### REQUIRED ACTION
Print exactly, and only, the lines from the one containing "pink square: (793, 670) -> (609, 492), moved" through the last line of the records below, both included; leave out the pictures.

(Synthetic geometry scene data)
+-------+
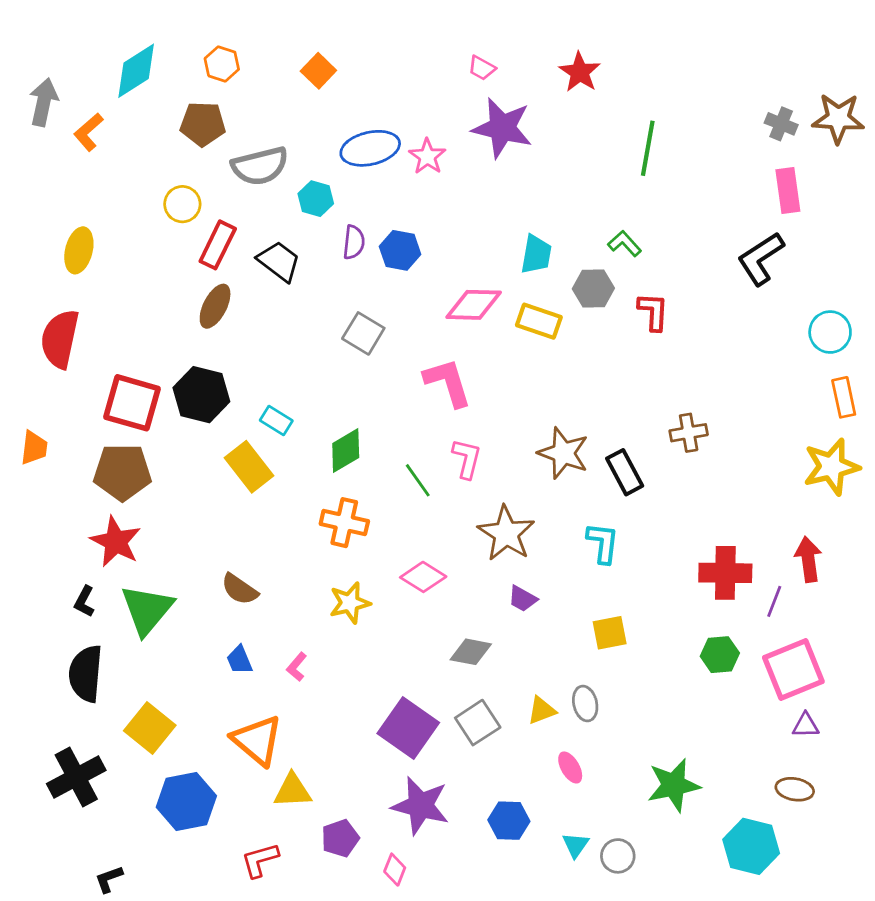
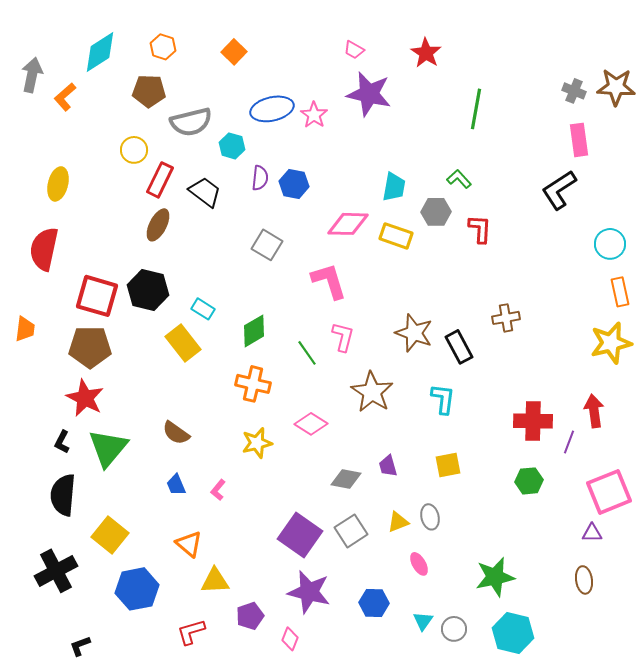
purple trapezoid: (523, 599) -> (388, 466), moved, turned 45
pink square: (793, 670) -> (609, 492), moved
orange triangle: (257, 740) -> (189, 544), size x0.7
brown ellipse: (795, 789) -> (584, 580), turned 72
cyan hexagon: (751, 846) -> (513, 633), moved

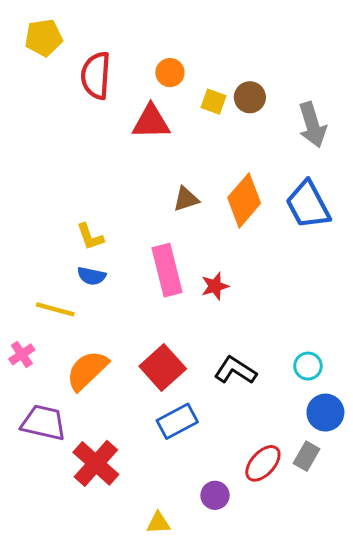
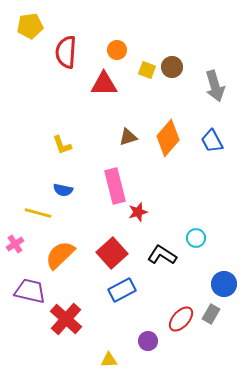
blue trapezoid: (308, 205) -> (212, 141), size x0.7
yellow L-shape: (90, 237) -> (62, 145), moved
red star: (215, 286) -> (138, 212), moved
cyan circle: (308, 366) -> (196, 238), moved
+-------+
### WRITTEN SOLUTION
pink square: (793, 670) -> (609, 492), moved
orange triangle: (257, 740) -> (189, 544), size x0.7
brown ellipse: (795, 789) -> (584, 580), turned 72
cyan hexagon: (751, 846) -> (513, 633), moved

blue trapezoid: (308, 205) -> (212, 141), size x0.7
yellow L-shape: (90, 237) -> (62, 145), moved
red star: (215, 286) -> (138, 212), moved
cyan circle: (308, 366) -> (196, 238), moved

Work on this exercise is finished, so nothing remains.